_Your instructions_.
Print every entry below exactly, leaving out the pictures.

*** Record extracts ***

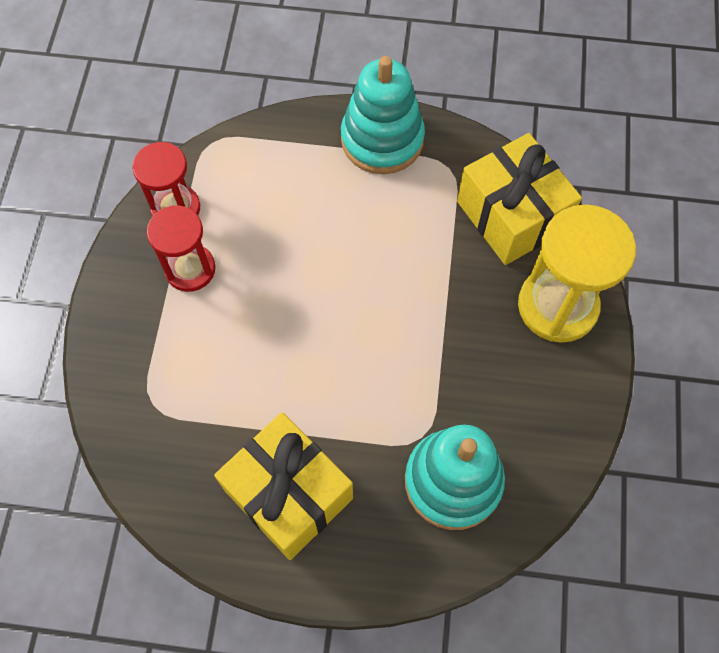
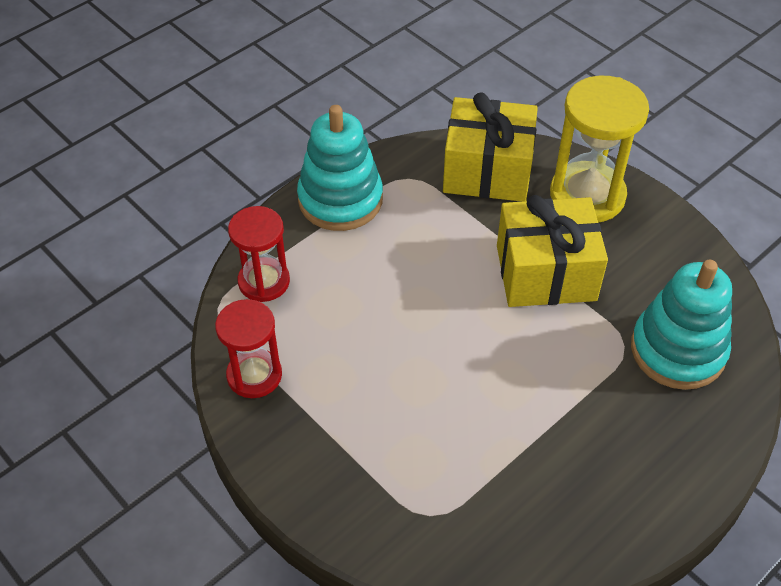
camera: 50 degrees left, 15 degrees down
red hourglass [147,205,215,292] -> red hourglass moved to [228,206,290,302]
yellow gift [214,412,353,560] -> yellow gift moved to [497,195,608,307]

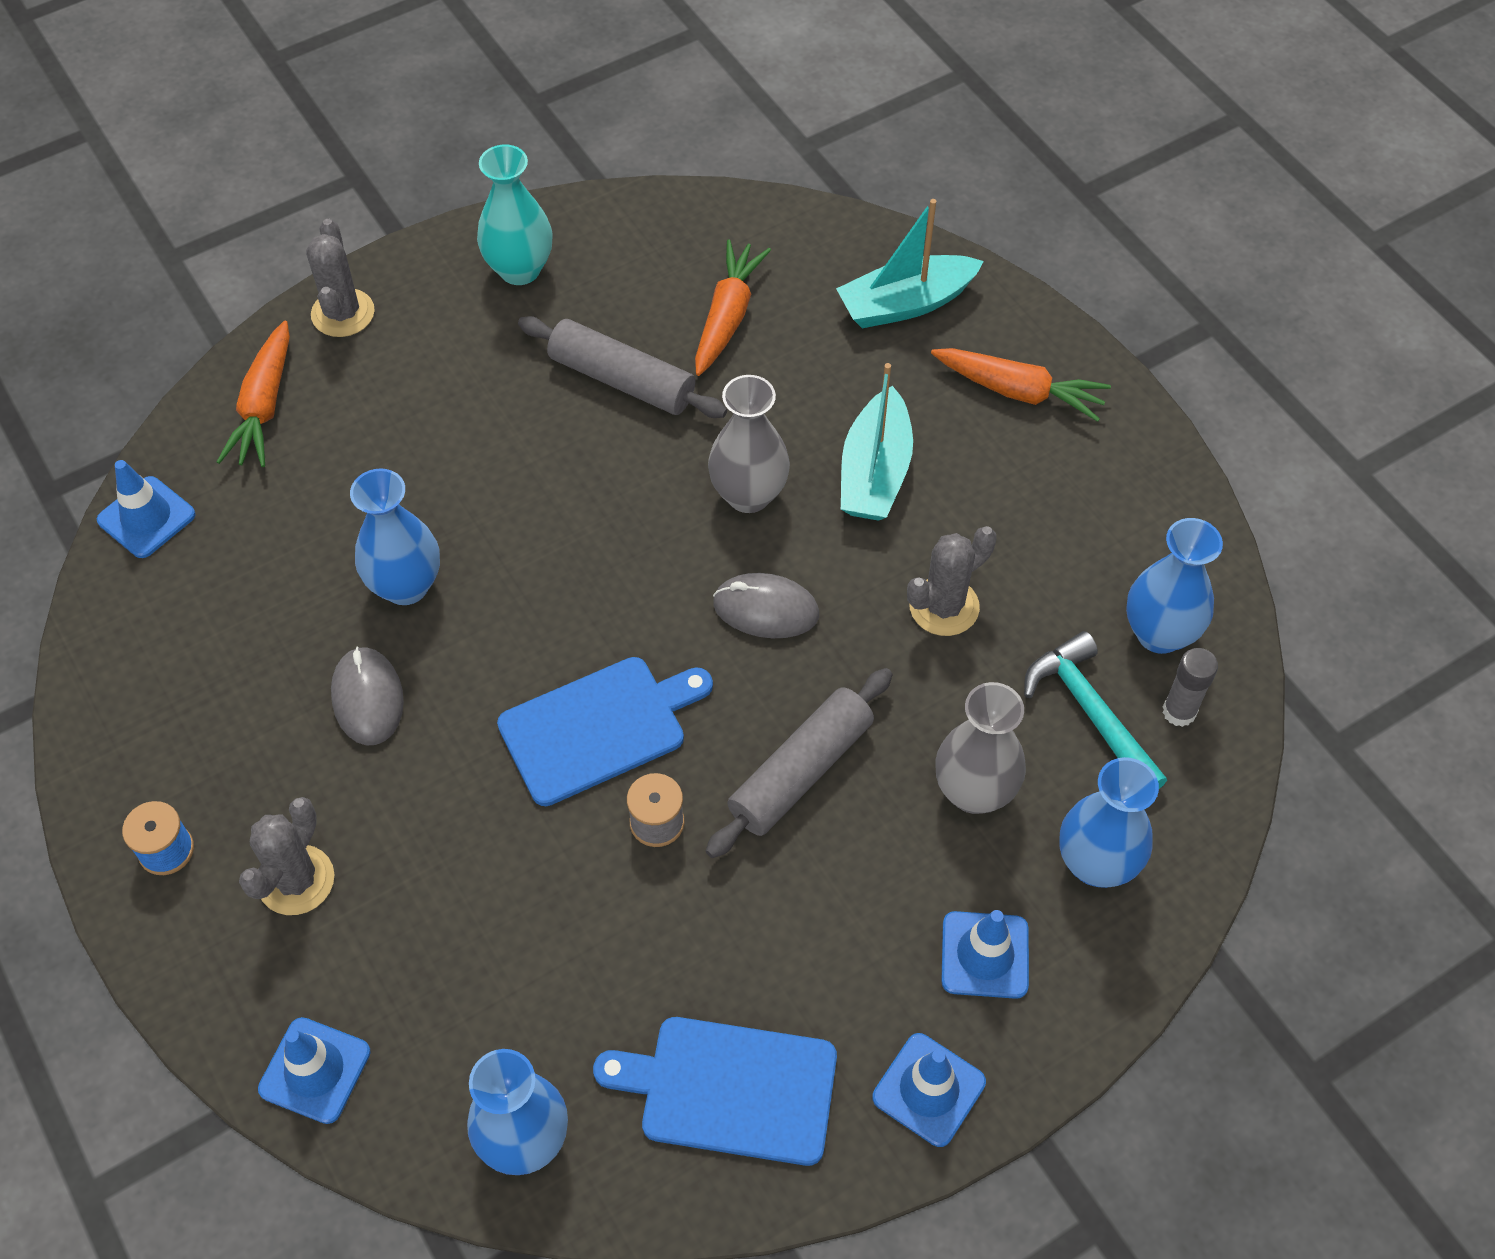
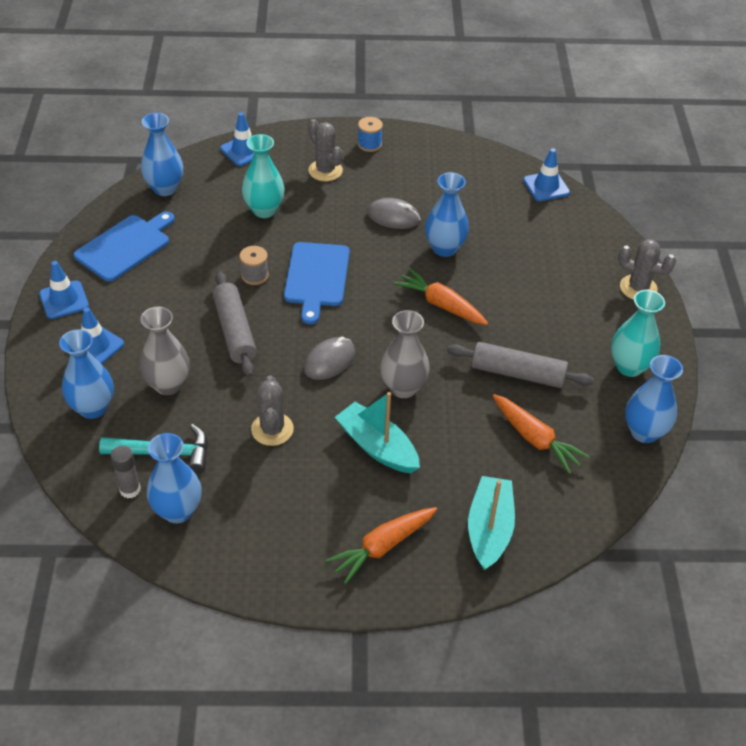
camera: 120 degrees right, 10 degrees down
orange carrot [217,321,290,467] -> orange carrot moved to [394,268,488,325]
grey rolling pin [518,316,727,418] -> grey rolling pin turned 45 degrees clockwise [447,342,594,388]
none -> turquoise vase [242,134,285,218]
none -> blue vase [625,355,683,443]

***

_The answer_.
camera: 50 degrees left, 15 degrees down
red hourglass [147,205,215,292] -> red hourglass moved to [228,206,290,302]
yellow gift [214,412,353,560] -> yellow gift moved to [497,195,608,307]

camera: 120 degrees right, 10 degrees down
orange carrot [217,321,290,467] -> orange carrot moved to [394,268,488,325]
grey rolling pin [518,316,727,418] -> grey rolling pin turned 45 degrees clockwise [447,342,594,388]
none -> turquoise vase [242,134,285,218]
none -> blue vase [625,355,683,443]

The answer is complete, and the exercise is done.